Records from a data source
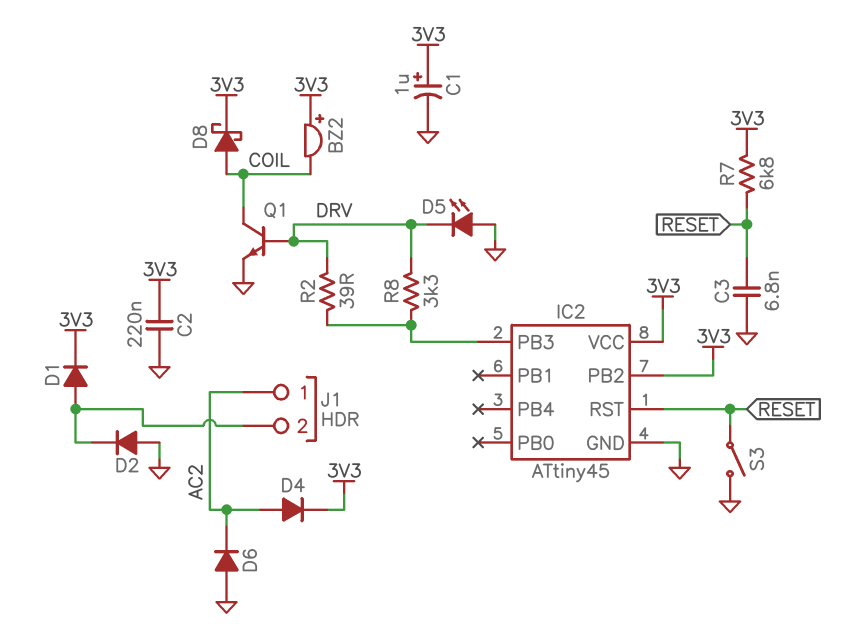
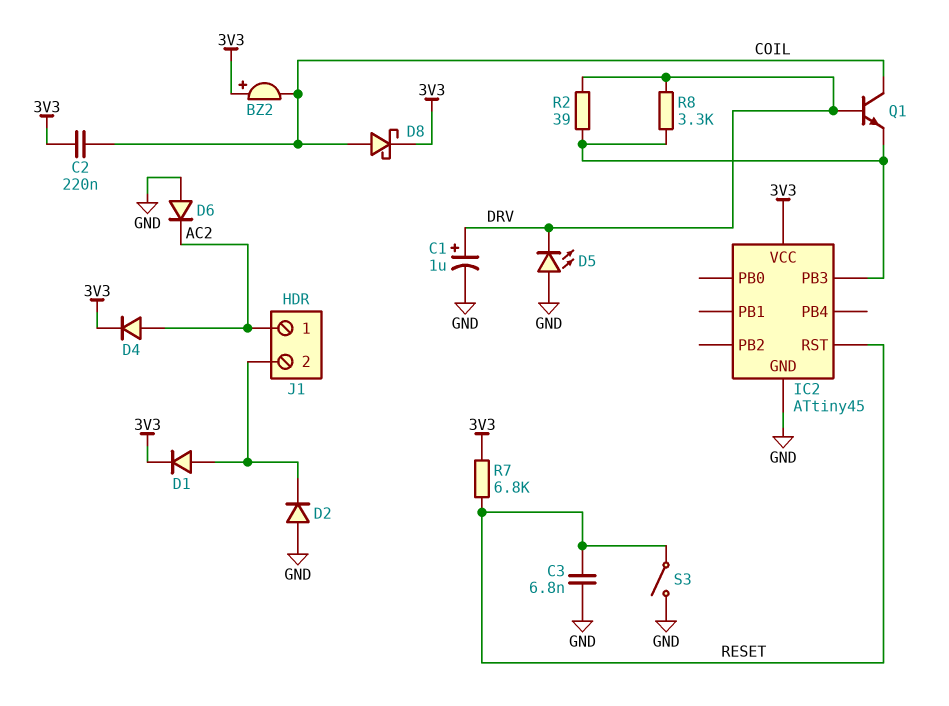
C1: 1uF (plus 3V3, minus GND) -> 1uF (plus DRV, minus GND)
C2: 220nF (3V3, GND) -> 220nF (3V3, COIL)
IC2 pin PB2: 3V3 -> none
Q1: NPN (B DRV, C COIL, E GND) -> NPN (B DRV, C COIL, E IC2/PB3)

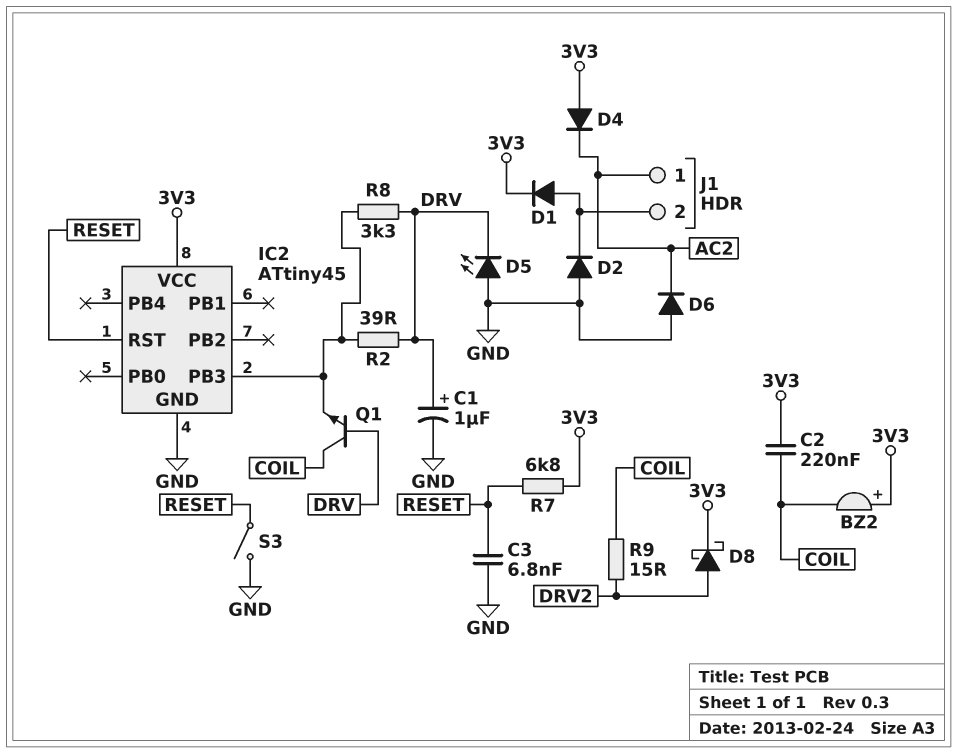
D4: diode (A AC2, K 3V3) -> diode (A 3V3, K AC2)
D8: schottky (A COIL, K 3V3) -> schottky (A DRV2, K 3V3)
R9: none -> 15 (COIL, DRV2)

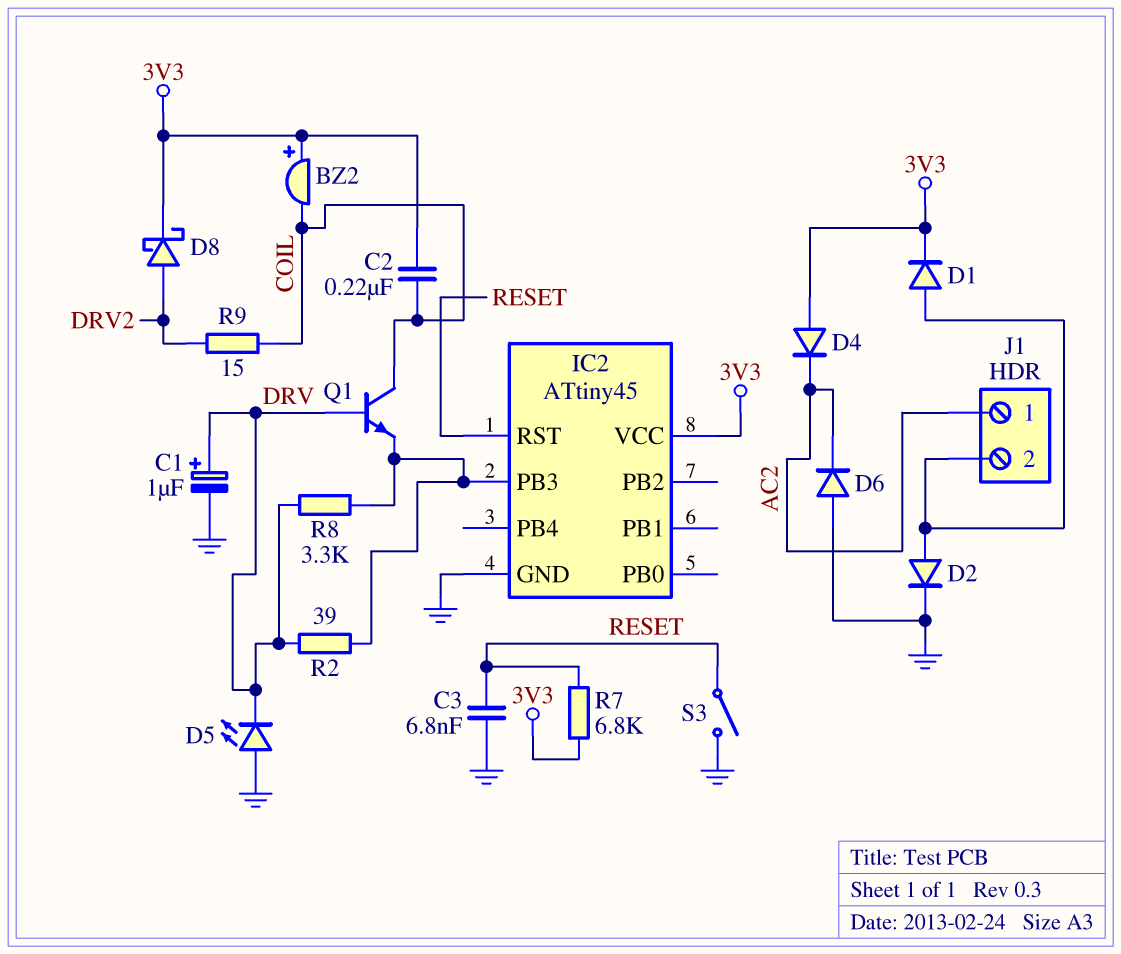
D2: diode (A GND, K J1/2) -> diode (A J1/2, K GND)

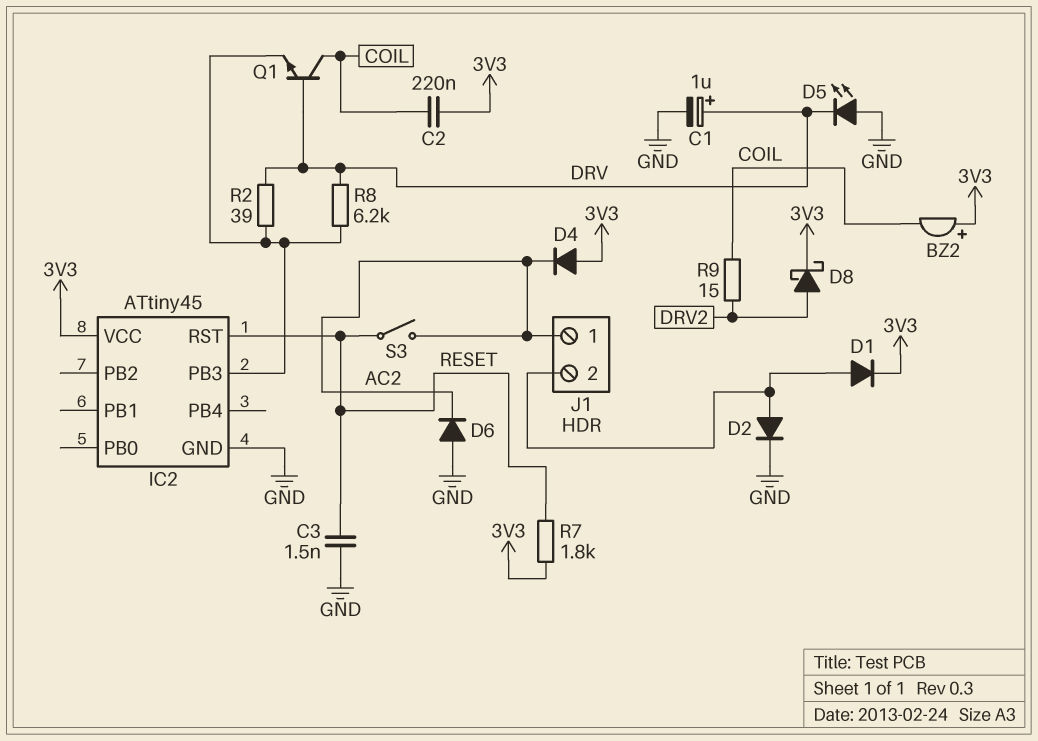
C3: 6.8nF (GND, RESET) -> 1.5nF (GND, RESET)
R7: 6.8k (3V3, RESET) -> 1.8k (3V3, RESET)
R8: 3.3k (DRV, IC2/PB3) -> 6.2k (DRV, IC2/PB3)
S3: switch (GND, RESET) -> switch (AC2, RESET)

*YOUR TASK*
Please reproduce, word for word, every line from the line with "R7: 6.8k (3V3, RESET) -> 1.8k (3V3, RESET)" to the final line above, including both ends.

*EXERCISE RESULT*
R7: 6.8k (3V3, RESET) -> 1.8k (3V3, RESET)
R8: 3.3k (DRV, IC2/PB3) -> 6.2k (DRV, IC2/PB3)
S3: switch (GND, RESET) -> switch (AC2, RESET)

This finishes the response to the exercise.